Transcribe only the lines in the data below falling between the line with "cyan star: (377, 295) -> (228, 158), moved" and the line with "yellow ellipse: (403, 609)", including those two lines, and leave out any picture.
==== Recorded information ====
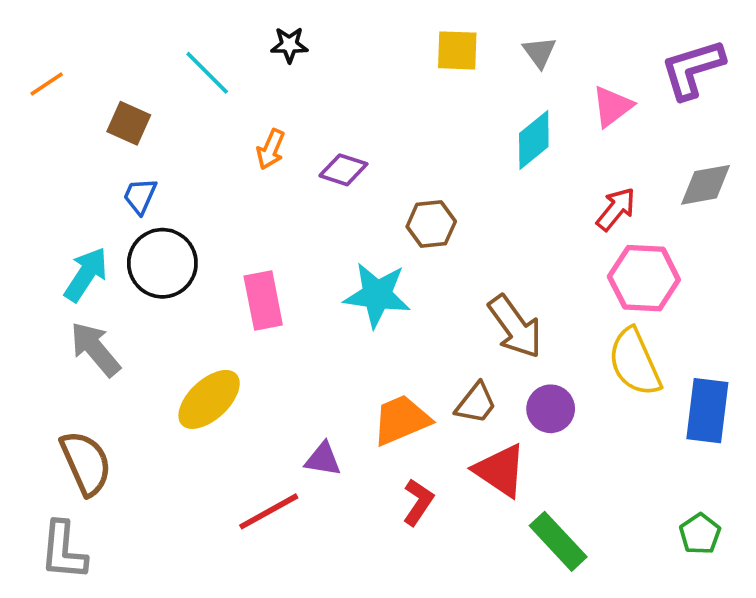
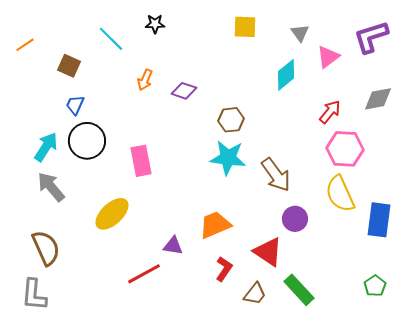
gray triangle: (539, 52) -> (300, 33), moved
cyan star: (377, 295) -> (228, 158), moved
brown trapezoid: (476, 403) -> (255, 294), moved

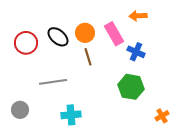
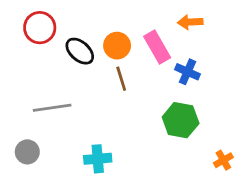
red circle: (26, 43) -> (40, 28), moved
gray line: (53, 82) -> (52, 108), moved

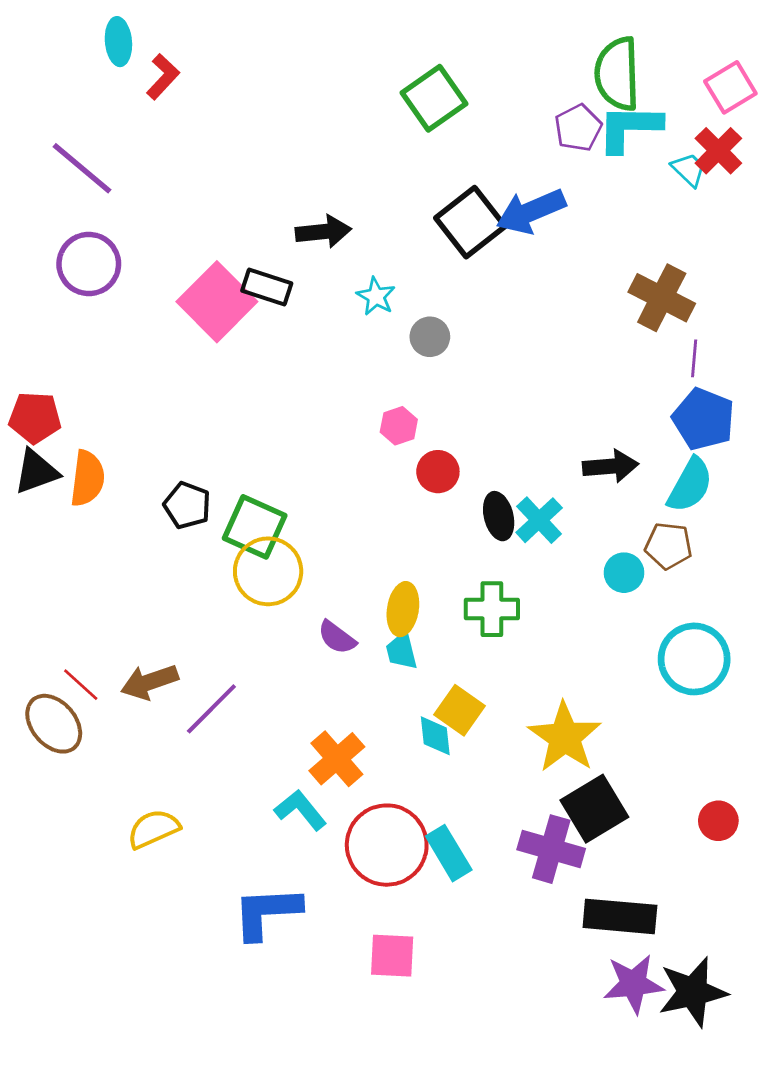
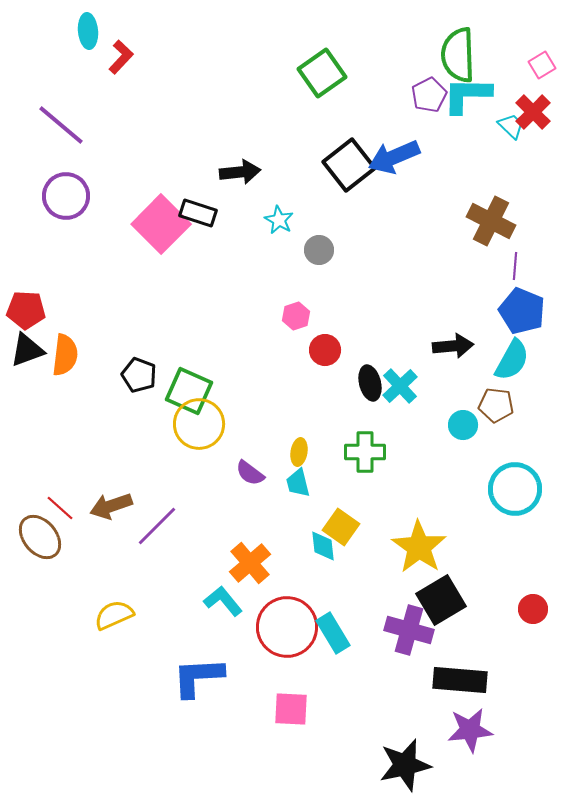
pink square: (730, 87) -> (542, 65), size x0.7
yellow ellipse: (403, 609) -> (299, 452), size x0.7
black star: (693, 992) -> (405, 765), moved

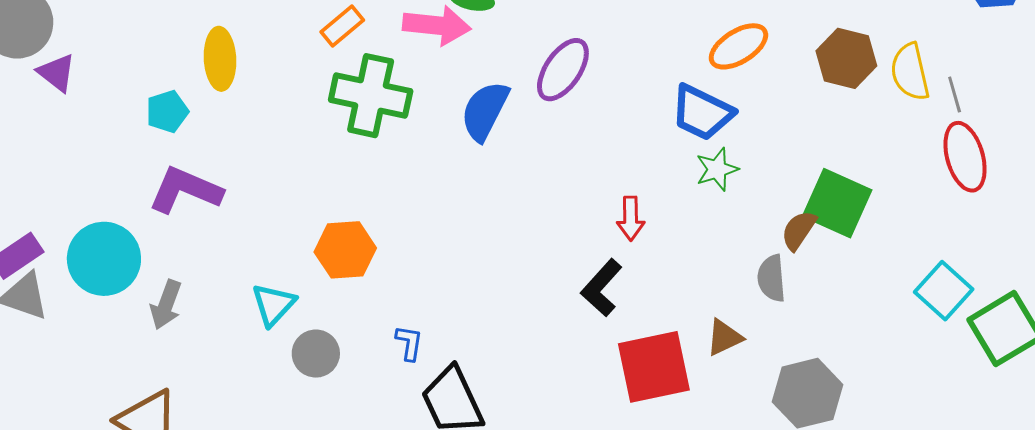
====
- **Answer for the task**
cyan star: (377, 295) -> (228, 158), moved
brown trapezoid: (476, 403) -> (255, 294), moved

red circle: (26, 43) -> (40, 28), moved
gray line: (53, 82) -> (52, 108), moved

pink square: (730, 87) -> (542, 65), size x0.7
yellow ellipse: (403, 609) -> (299, 452), size x0.7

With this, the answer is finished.